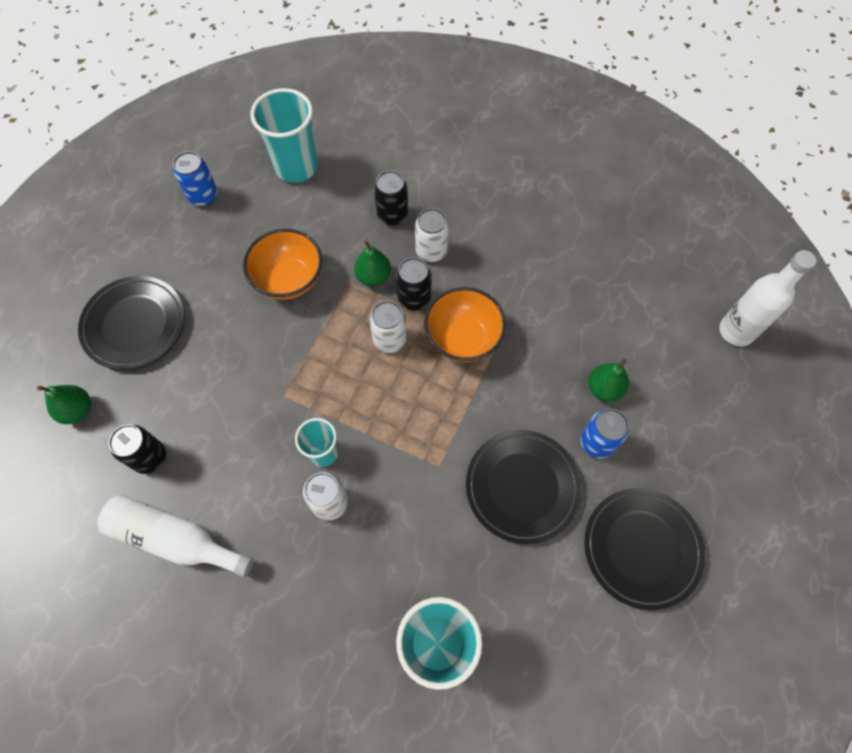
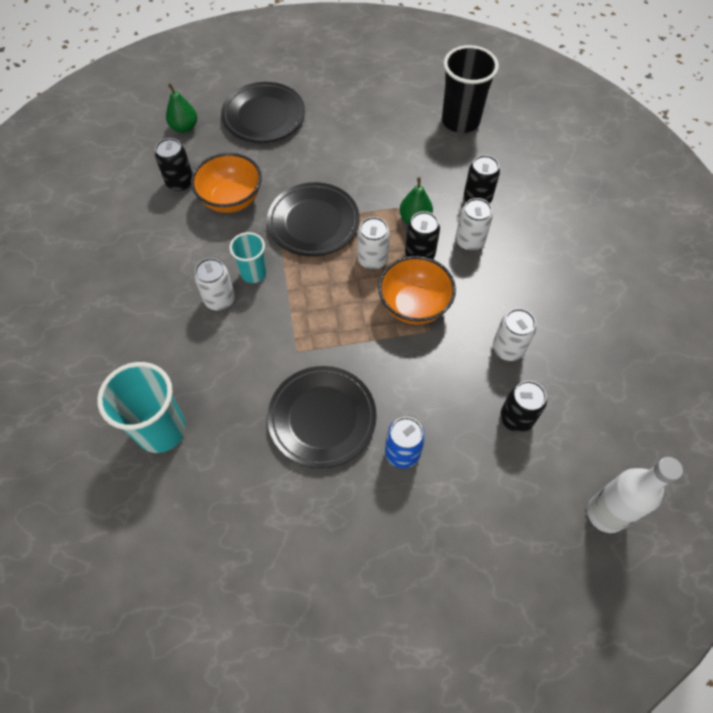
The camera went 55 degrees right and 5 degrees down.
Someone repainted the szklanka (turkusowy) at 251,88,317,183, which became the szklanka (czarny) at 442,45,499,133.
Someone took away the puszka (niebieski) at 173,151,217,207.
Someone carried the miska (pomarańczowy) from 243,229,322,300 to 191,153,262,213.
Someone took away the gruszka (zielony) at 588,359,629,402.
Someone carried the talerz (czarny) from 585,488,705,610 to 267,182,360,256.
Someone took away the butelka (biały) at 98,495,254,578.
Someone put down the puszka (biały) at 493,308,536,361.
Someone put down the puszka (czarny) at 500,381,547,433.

__Task prompt__.
Nothing but an exact copy of the data, without pictures, should be returned.

__Your response__.
The camera went 55 degrees right and 5 degrees down.
Someone repainted the szklanka (turkusowy) at 251,88,317,183, which became the szklanka (czarny) at 442,45,499,133.
Someone took away the puszka (niebieski) at 173,151,217,207.
Someone carried the miska (pomarańczowy) from 243,229,322,300 to 191,153,262,213.
Someone took away the gruszka (zielony) at 588,359,629,402.
Someone carried the talerz (czarny) from 585,488,705,610 to 267,182,360,256.
Someone took away the butelka (biały) at 98,495,254,578.
Someone put down the puszka (biały) at 493,308,536,361.
Someone put down the puszka (czarny) at 500,381,547,433.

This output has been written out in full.